**DATA FOR THIS TASK**
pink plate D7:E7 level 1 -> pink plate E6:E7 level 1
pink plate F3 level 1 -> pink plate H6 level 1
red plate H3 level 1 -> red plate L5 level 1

--

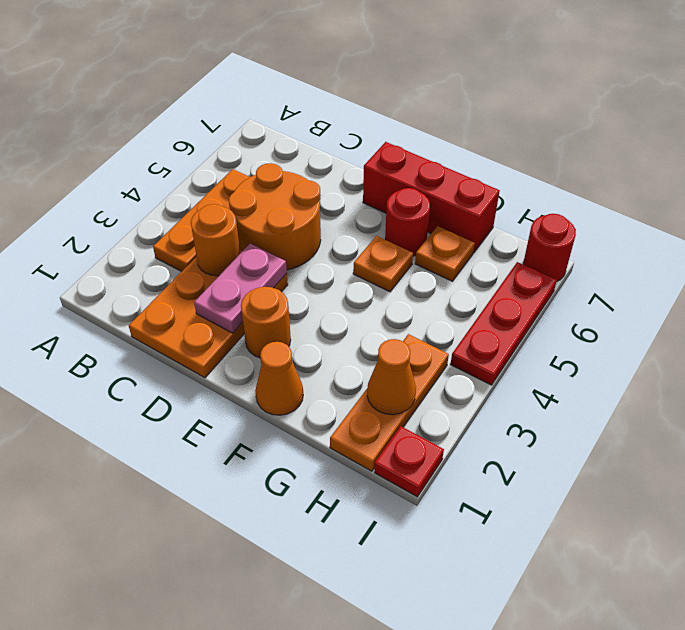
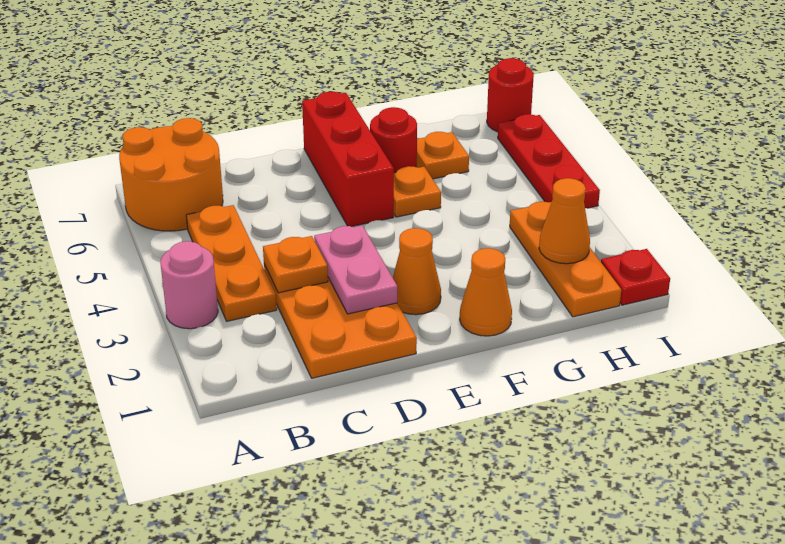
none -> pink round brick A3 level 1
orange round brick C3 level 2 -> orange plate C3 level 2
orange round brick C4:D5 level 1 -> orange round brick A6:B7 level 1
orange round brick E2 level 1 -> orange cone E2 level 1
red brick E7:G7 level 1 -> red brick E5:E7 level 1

**REQUIREMENT**
In the data above, which lines lie between the line with "pink plate F3" and the line with "red plate H3 level 1 -> red plate L5 level 1", inclusive? Print those lines exactly and nothing else.

**RESULT OF THE TASK**
pink plate F3 level 1 -> pink plate H6 level 1
red plate H3 level 1 -> red plate L5 level 1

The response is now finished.